- **About this exercise**
Print the lines below from the line with "change=turned; old=WhiteLorry; first_place=527,238;" to the line with "change=recoloured; old=EbonyPhotoCamera; new=GrayPhotoCamera;" exactly, keeping both ends, and print no pictures.

*** Opening Records to use ***

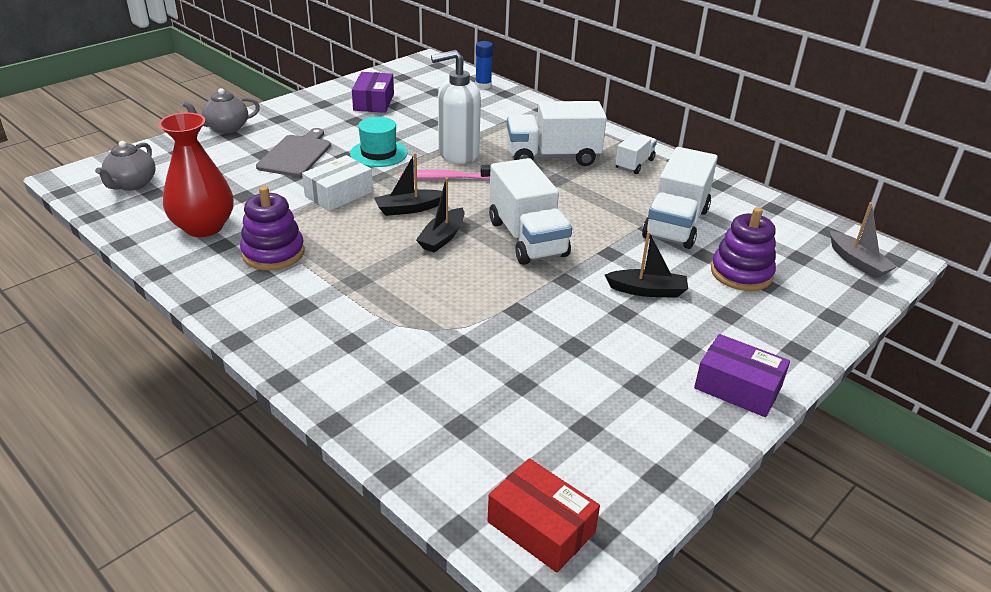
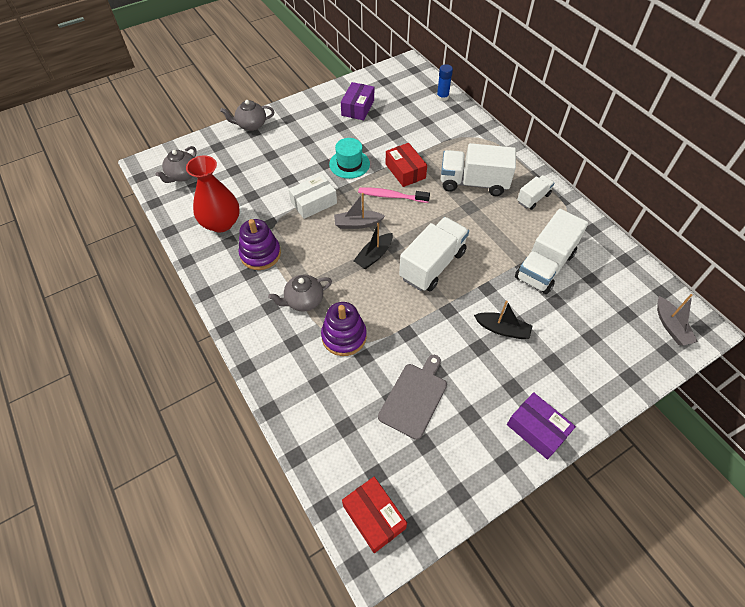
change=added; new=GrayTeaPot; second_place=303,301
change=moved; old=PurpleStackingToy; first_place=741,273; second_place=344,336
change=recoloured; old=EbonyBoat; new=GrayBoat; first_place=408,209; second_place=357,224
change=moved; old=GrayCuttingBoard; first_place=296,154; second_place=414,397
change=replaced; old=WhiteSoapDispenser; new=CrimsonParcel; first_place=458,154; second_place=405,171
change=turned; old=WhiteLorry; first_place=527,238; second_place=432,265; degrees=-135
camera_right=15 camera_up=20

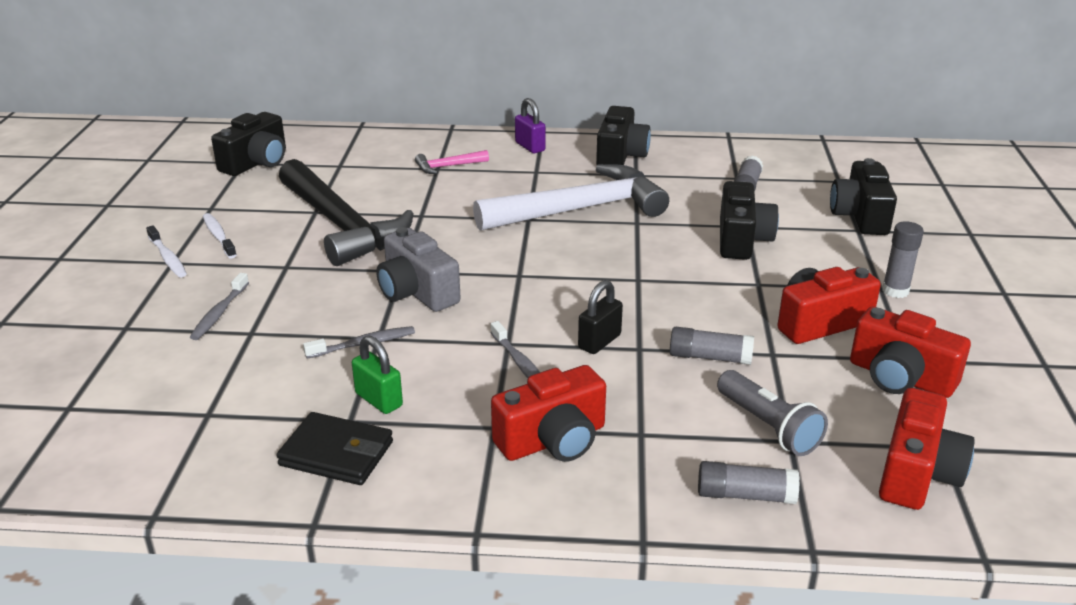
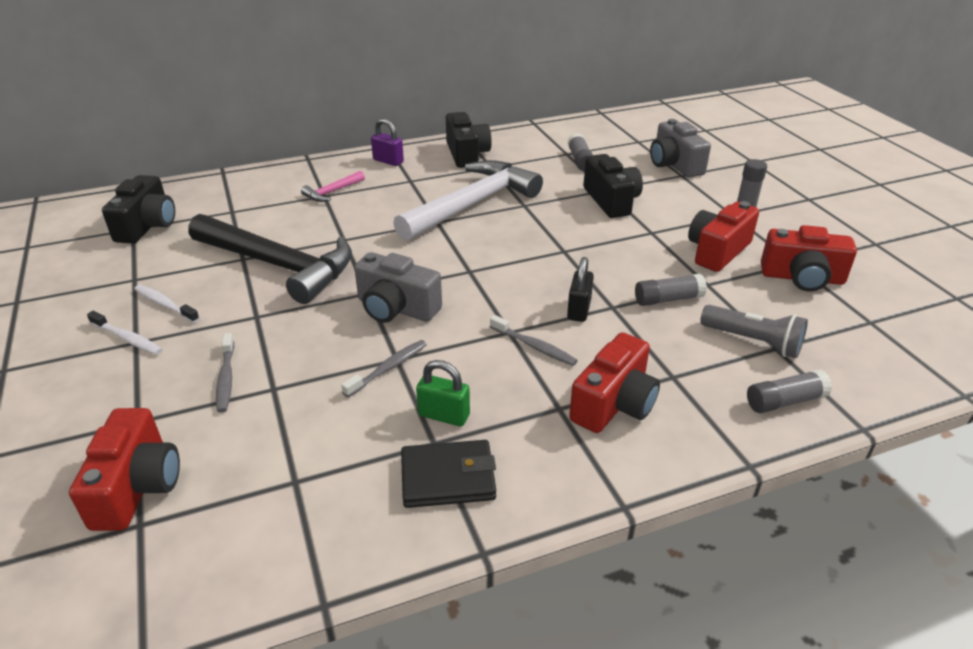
change=moved; old=CrimsonPhotoCamera; first_place=917,473; second_place=137,487
change=recoloured; old=EbonyPhotoCamera; new=GrayPhotoCamera; first_place=860,216; second_place=674,164
camera_right=-25 camera_up=5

*** Closing Records to use ***

- **Result below**
change=turned; old=WhiteLorry; first_place=527,238; second_place=432,265; degrees=-135
camera_right=15 camera_up=20

change=moved; old=CrimsonPhotoCamera; first_place=917,473; second_place=137,487
change=recoloured; old=EbonyPhotoCamera; new=GrayPhotoCamera; first_place=860,216; second_place=674,164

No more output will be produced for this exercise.